------ Data for this exercise ------
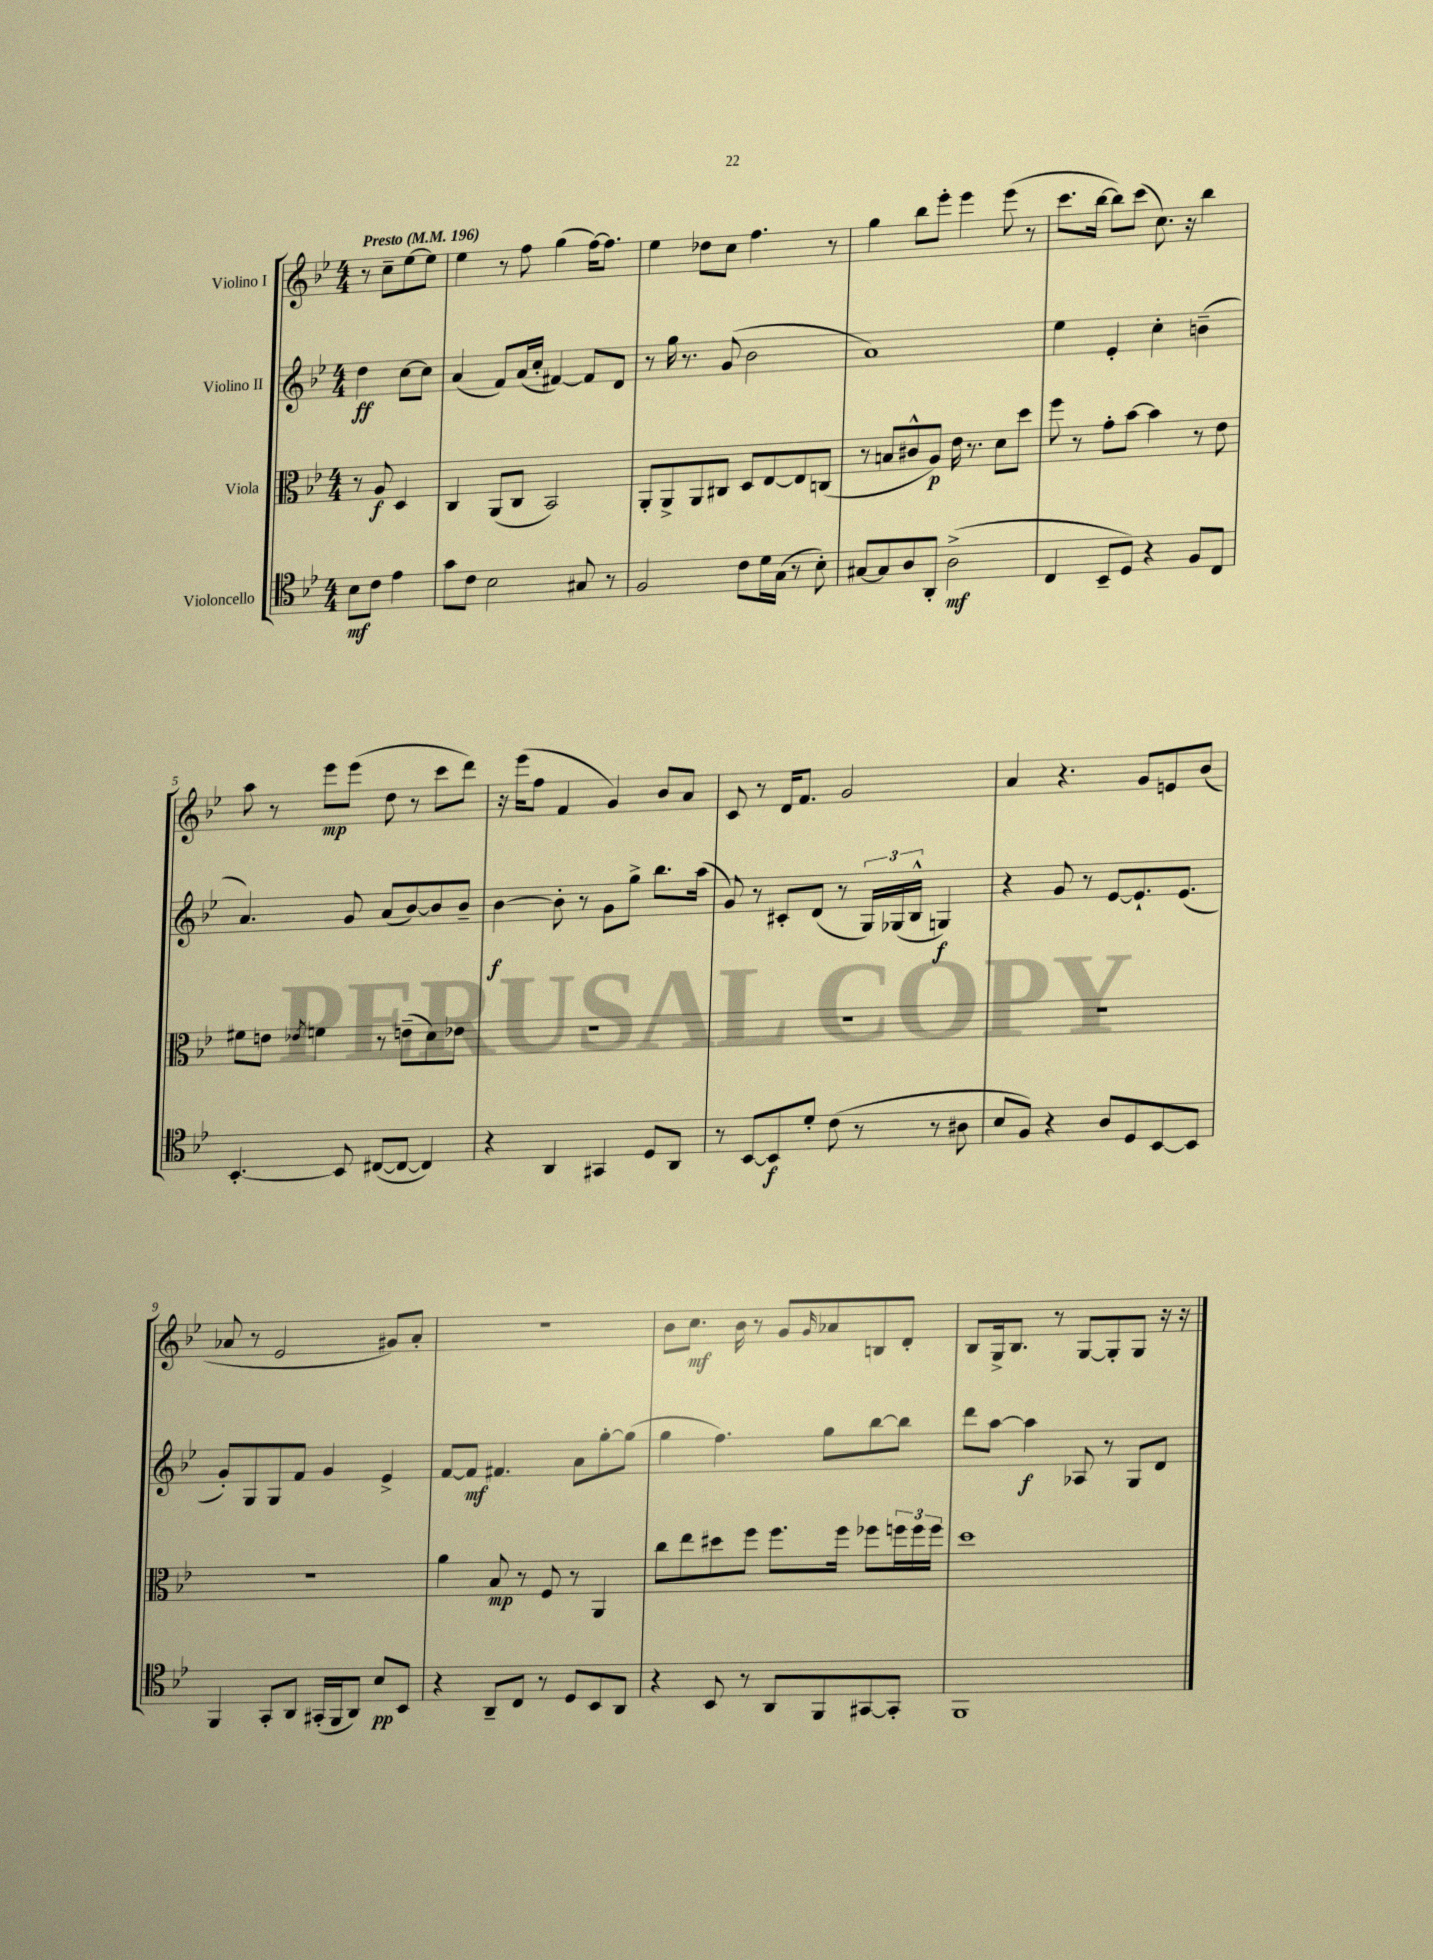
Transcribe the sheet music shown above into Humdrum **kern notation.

**kern	**kern	**kern	**kern
*staff4	*staff3	*staff2	*staff1
*clefC4	*clefC3	*clefG2	*clefG2
*k[b-e-]	*k[b-e-]	*k[b-e-]	*k[b-e-]
*M4/4	*M4/4	*M4/4	*M4/4
*MM196	*MM196	*MM196	*MM196
8B-	8r	4dd	8r
8c	8A	.	8cc~
4e-	4D	[8cc	[8ee-
.	.	8cc]	8ee-]
=	=	=	=
8g	4C	(4a	4ee-
8c	.	.	.
2B-	(8AA	8f)	8r
.	8C	(16a	8ff
.	.	16cc'	.
.	2BB-)	[4f#)	(4gg
8G#	.	8f#]	[16ff)
.	.	.	8.ff]
8r	.	8d	.
=	=	=	=
2F	8AA'	8r	4ee-
.	8AA^	16gg	.
.	.	8.r	.
.	8AA	.	8dd-
.	8C#	(8g	8cc
8c	8D	2b-	4.ff
16d	[8E-	.	.
(16G	.	.	.
8r	8E-]	.	.
8B-')	(8C	.	8r
=	=	=	=
[8G#	8r	1a)	4gg
8G#]	8B	.	.
8A	8c#^^	.	8bb-
8AA'	8A)	.	8eee-'
(2A^	16e-	.	4eee-
.	8.r	.	.
.	8d	.	(8eee-
.	8dd	.	8r
=	=	=	=
4C	8ff	4ee-	8.ccc
.	8r	.	.
.	.	.	[16bb-
8BB-~	8g'	4e-'	8bb-])
8D)	[8b-	.	(8ccc
4r	4b-]	4cc'	8.cc)
.	.	.	16r
8F	8r	(4b~	4bb-
8C	8e-	.	.
=	=	=	=
[4.BB-'	8f#	4.a)	8aa
.	8e	.	8r
.	8qe-	.	.
.	4f	.	8eee-
8BB-]	.	8g	(8eee-
([8C#	8r	(8a	8dd
8C#_	(8e~	[8b-)	8r
4C#])	8d)	8b-]	8ccc
.	8e-	8b-~	8ddd)
=	=	=	=
4r	1r	[4b-	16r
.	.	.	(16eee-
.	.	.	8ff
4AA	.	8b-']	4f
.	.	8r	.
4GG#	.	8g	4g)
.	.	8gg^	.
8D	.	8.bb-	8b-
8AA	.	.	8a
.	.	(16aa	.
=	=	=	=
8r	1r	8g)	8c
[8BB-	.	8r	8r
8BB-]	.	8c#'	16d
.	.	.	8.f
8d'	.	(8d	.
(8c	.	8r	2g
8r	.	24G)	.
.	.	(24G-	.
.	.	24B-^^	.
8r	.	4G)	.
8A#	.	.	.
=	=	=	=
8B-	1r	4r	4a
8F)	.	.	.
4r	.	8g	4.r
.	.	8r	.
8A	.	[8e-	.
8D	.	8.e-`]	8g
[8BB-	.	.	8e
.	.	(8.e-	.
8BB-]	.	.	(8b-
=	=	=	=
4FF	1r	8g')	8a-
.	.	8G	8r
8GG'	.	8G	2e-
8AA	.	8f	.
(16GG#'	.	4g	.
16FF	.	.	.
8AA)	.	.	.
8B-	.	4e-^	8g#)
8BB-	.	.	8a-'
=	=	=	=
4r	4a	[8f	1r
.	.	8f]	.
8AA~	8B-	4.f#	.
8C	8r	.	.
8r	8F	.	.
8D	8r	8a	.
8BB-	4AA	[8gg'	.
8AA	.	(8gg]	.
=	=	=	=
4r	8cc	4gg	8b-
.	8ee-	.	8.cc
8BB-	8dd#	4.ff)	.
.	.	.	16b-
8r	8ff	.	8r
8AA	8.ff	.	8g
.	.	.	16qqg
8FF	.	8gg	8a-
.	16ff	.	.
[8GG#	8ff-	[8bb-	8B
8GG#']	24ff	8bb-]	8d'
.	24ff	.	.
.	24ff	.	.
=	=	=	=
1FF	1dd	8ddd	8B-
.	.	[8aa	16G^
.	.	.	8.B-
.	.	4aa]	.
.	.	.	8r
.	.	8A-	[8G
.	.	8r	8G']
.	.	8G	8G
.	.	8d	16r
.	.	.	16r
==	==	==	==
*-	*-	*-	*-
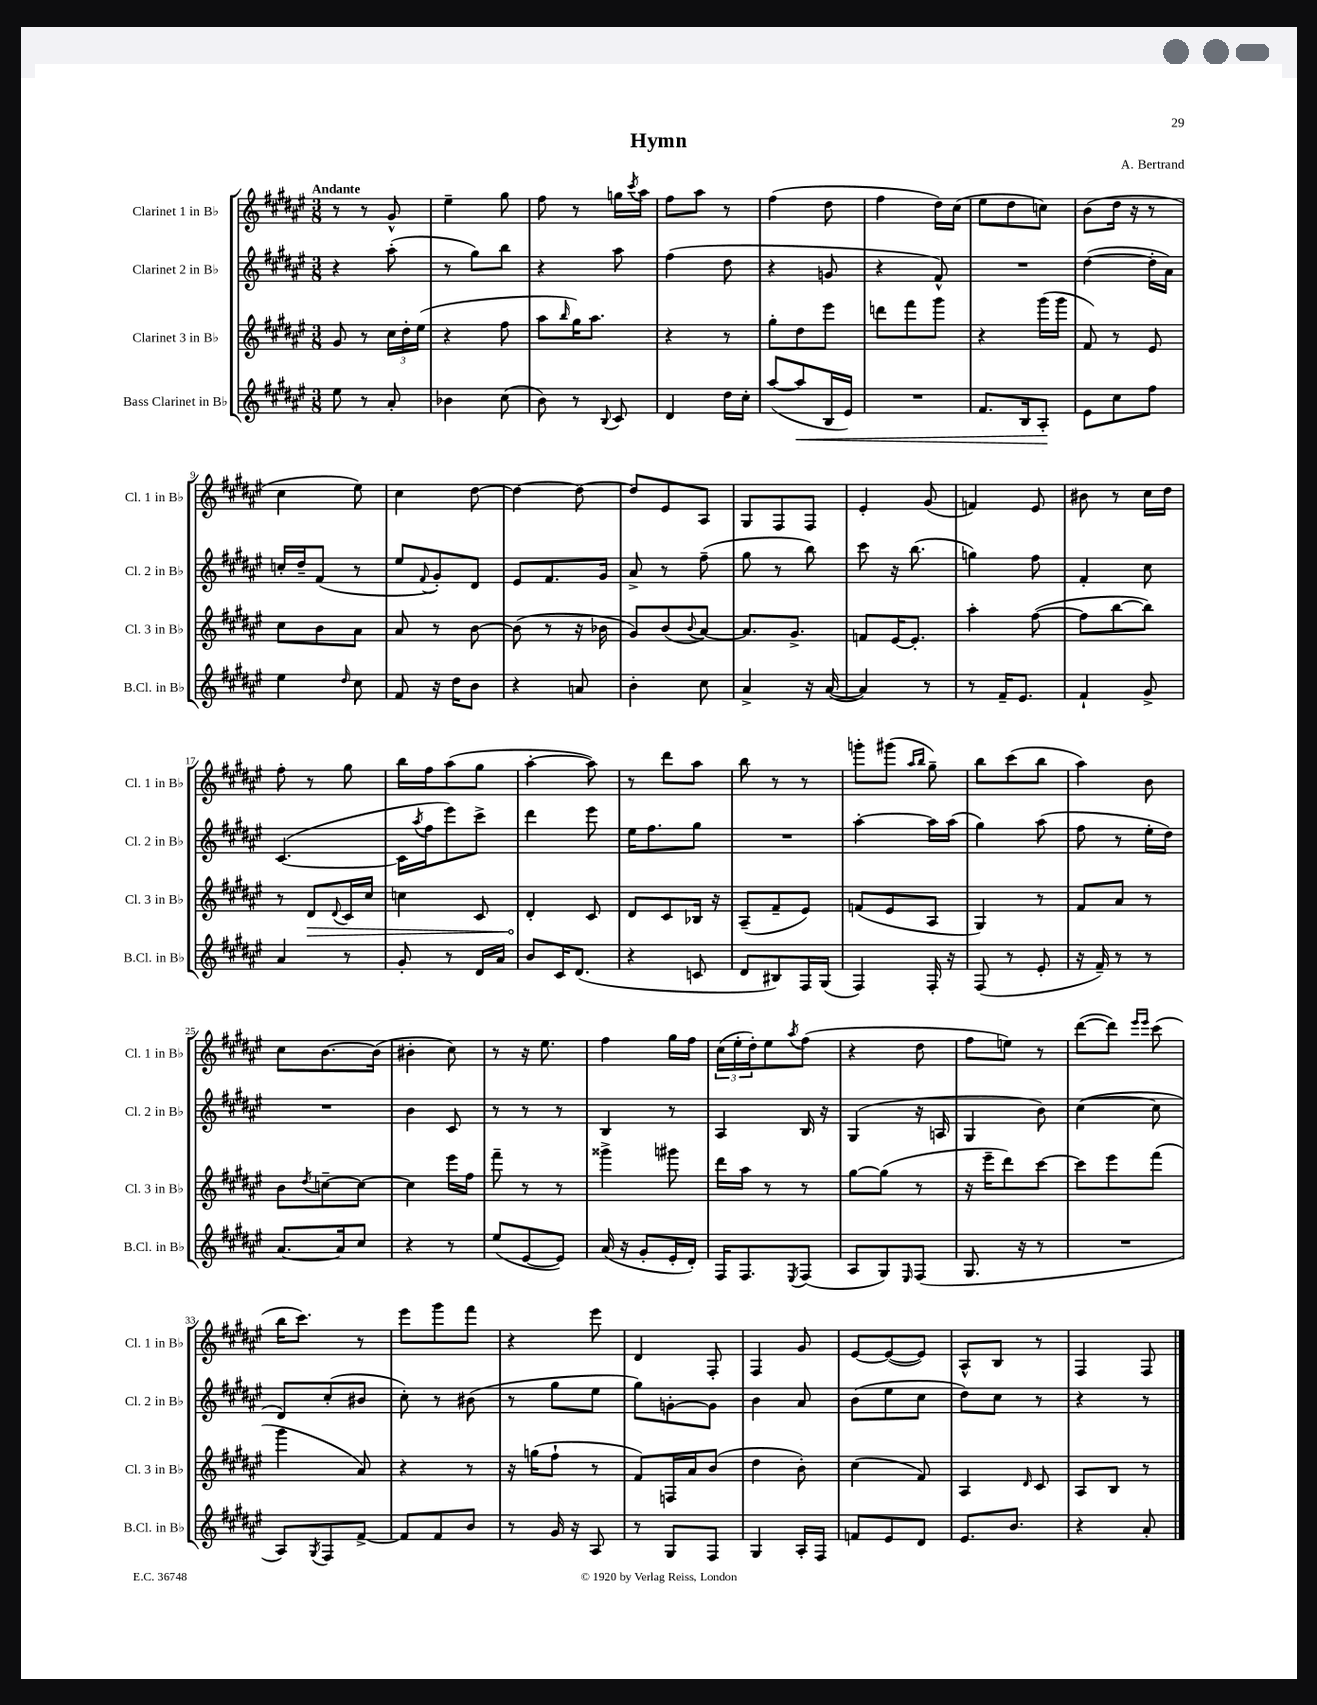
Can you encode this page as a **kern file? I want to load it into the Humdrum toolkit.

**kern	**kern	**kern	**kern
*staff4	*staff3	*staff2	*staff1
*clefG2	*clefG2	*clefG2	*clefG2
*k[f#c#g#d#a#e#]	*k[f#c#g#d#a#e#]	*k[f#c#g#d#a#e#]	*k[f#c#g#d#a#e#]
*M3/8	*M3/8	*M3/8	*M3/8
8ee#	8g#	4r	8r
8r	8r	.	8r
8a#'	24cc#	(8aa#'	8g#^^
.	24dd#'	.	.
.	(24ee#	.	.
=	=	=	=
4b-	4r	8r	4ee#~
.	.	8gg#)	.
(8cc#	8ff#	8bb	8gg#
=	=	=	=
8b)	8aa#	4r	8ff#
.	16qqbb	.	.
8r	16gg#)	.	8r
.	8.aa#	.	.
8qqB	.	.	.
8c#	.	8aa#	16gg
.	.	.	8qccc#
.	.	.	16aa#
=	=	=	=
4d#	4r	(4ff#	8ff#
.	.	.	8aa#
16dd#	8r	8dd#	8r
16cc#'	.	.	.
=	=	=	=
([8aa#	8gg#'	4r	(4ff#
8aa#]	8dd#	.	.
16B	8eee#	8g	8dd#
16e#)	.	.	.
=	=	=	=
4.r	8ddd	4r	4ff#
.	8fff#	.	.
.	8ggg#	8f#^^)	16dd#)
.	.	.	(16cc#
=	=	=	=
8.f#	4r	4.r	8ee#
.	.	.	8dd#
16B	.	.	.
8A#'	(16ggg#	.	8cc)
.	16ggg#	.	.
=	=	=	=
8e#	8f#)	([4dd#	(8b
8cc#	8r	.	16dd#
.	.	.	16r
8ff#	8e#	16dd#']	8r
.	.	16a#)	.
=	=	=	=
4ee#	8cc#	16cc'	4cc#
.	.	16dd#~	.
.	8b	(8f#	.
16qqdd#	.	.	.
8cc#	8a#	8r	8ee#)
=	=	=	=
8f#	8a#	8ee#	4cc#
.	.	8qqf#	.
16r	8r	8g#')	.
16dd#	.	.	.
8b	[8b	8d#	[8dd#
=	=	=	=
4r	(8b]	8e#	4dd#_
.	8r	8.f#	.
8a	16r	.	8dd#_
.	16b-	16g#	.
=	=	=	=
4b'	8g#)	8a#^	8dd#]
.	(8b	8r	8e#
.	8qqb	.	.
8cc#	[8a#)	(8ff#~	8A#
=	=	=	=
4a#^	8.a#]	8gg#	8G#
.	.	8r	8F#
.	8.g#^	.	.
16r	.	8bb)	8F#
([16a#	.	.	.
=	=	=	=
4a#])	8f	8ccc#	4e#'
.	[16e#	16r	.
.	8.e#']	(8.bb	.
8r	.	.	(8g#
=	=	=	=
8r	4aa#'	4gg)	4f)
16f#~	.	.	.
8.e#	.	.	.
.	([8ff#	8ff#	8e#
=	=	=	=
4f#`	8ff#]	4f#'	8b#
.	[8bb	.	8r
8g#^	8bb])	8cc#	16cc#
.	.	.	16dd#
=	=	=	=
4a#	8r	([4.c#	8ff#'
.	8d#	.	8r
.	8qqd#	.	.
8r	16c#	.	8gg#
.	16cc#	.	.
=	=	=	=
8g#'	4cc	16c#]	16bb
.	.	8qaa#	.
.	.	16ff#	16ff#
8r	.	8eee#)	(8aa#
16d#	8c#	8ccc#^	8gg#
16a#	.	.	.
=	=	=	=
8b	4d#'	4ddd#	[4aa#'
16c#	.	.	.
(8.d#	.	.	.
.	8c#	8eee#	8aa#])
=	=	=	=
4r	8d#	16ee#	8r
.	.	8.ff#	.
.	8c#	.	8ddd#
8c	16B-	8gg#	8aa#
.	16r	.	.
=	=	=	=
8d#	(8A#~	4.r	8bb
8B#)	8f#~	.	8r
16F#	8e#)	.	8r
(16G#	.	.	.
=	=	=	=
4F#)	(8f	[4aa#'	8ggg'
.	8e#	.	(8ggg#
.	.	.	16qqaa#
.	.	.	16qqbb
16F#'	8A#	16aa#]	8gg#~)
16r	.	(16aa#	.
=	=	=	=
(8F#	4G#)	4gg#)	8bb
8r	.	.	(8ccc#
8e#'	8r	(8aa#	8bb
=	=	=	=
16r	8f#	8ff#	4aa#)
16f#~)	.	.	.
8r	8a#	8r	.
8r	8r	16ee#'	8b
.	.	16dd#)	.
=	=	=	=
[8.a#	8b	4.r	8cc#
.	8qdd#	.	.
.	[8cc~	.	[8.b
16a#]	.	.	.
8cc#	8cc_	.	.
.	.	.	(16b]
=	=	=	=
4r	4cc]	4b	4b#'
8r	16eee#	8c#	8cc#)
.	16ff#	.	.
=	=	=	=
(8ee#	8fff#~	8r	8r
[8e#	8r	8r	16r
.	.	.	8.ee#
8e#])	8r	8r	.
=	=	=	=
(16a#	4ggg##^	4B	4ff#
16r	.	.	.
8g#'	.	.	.
16e#'	8ggg#	8r	16gg#
16d#')	.	.	16ff#
=	=	=	=
16F#	16ddd#	4A#	(24cc#
.	.	.	24ee#'
8.F#	16aa#	.	.
.	.	.	24dd#')
.	8r	.	8ee#
8qE#	.	.	8qaa#
(8F#	8r	16B	(8ff#
.	.	16r	.
=	=	=	=
8A#	[8gg#	(4G#	4r
8G#)	(8gg#]	.	.
16qqE#	.	.	.
(8F#	8r	16r	8dd#
.	.	16A	.
=	=	=	=
8.G#	16r	4G#	8ff#
.	16eee#~	.	.
.	8ddd#)	.	8ee)
16r	.	.	.
8r	[8ccc#	8b)	8r
=	=	=	=
4.r	8ccc#]	([4cc#	([8ddd#
.	8eee#	.	8ddd#])
.	.	.	16qqeee#
.	.	.	16qqeee#
.	(8fff#	8cc#]	(8ccc#
=	=	=	=
8A#)	4ggg#	8d#)	16bb
.	.	.	8.ccc#)
8qG#	.	.	.
8F#	.	(8cc#'	.
[8f#^	8a#)	8b#	8r
=	=	=	=
8f#]	4r	8cc#')	8eee#
8f#	.	8r	8ggg#
8b	8r	(8b#	8fff#
=	=	=	=
8r	16r	8r	4r
.	(16gg	.	.
16g#	8ff#`	8gg#	.
16r	.	.	.
8A#	8r	8ee#	8eee#
=	=	=	=
8r	8f#)	8gg#)	4d#
8G#	16F	[8g'	.
.	16a#	.	.
8F#	(8b	8g]	8F#'
=	=	=	=
4G#	4dd#	4b	4F#
16A#'	8b')	8a#	8g#
16F#	.	.	.
=	=	=	=
8f	(4cc#	(8b	[8e#
8e#	.	8ee#	(8e#_
8d#	8f#)	8cc#	8e#])
=	=	=	=
8.e#	4A#	8dd#)	8A#^^
.	.	8cc#	8B
8.b	.	.	.
.	16qqd#	.	.
.	8c#	8r	8r
=	=	=	=
4r	8A#	4r	4F#
.	8B	.	.
8a#'	8r	8r	8F#
==	==	==	==
*-	*-	*-	*-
------
# What is expected:
Find each line in the records above that contains the word "into", and copy every such line in full.

# Exercise output:
Transcribe the sheet music shown above into Humdrum **kern notation.
Can you encode this page as a **kern file? I want to load it into the Humdrum toolkit.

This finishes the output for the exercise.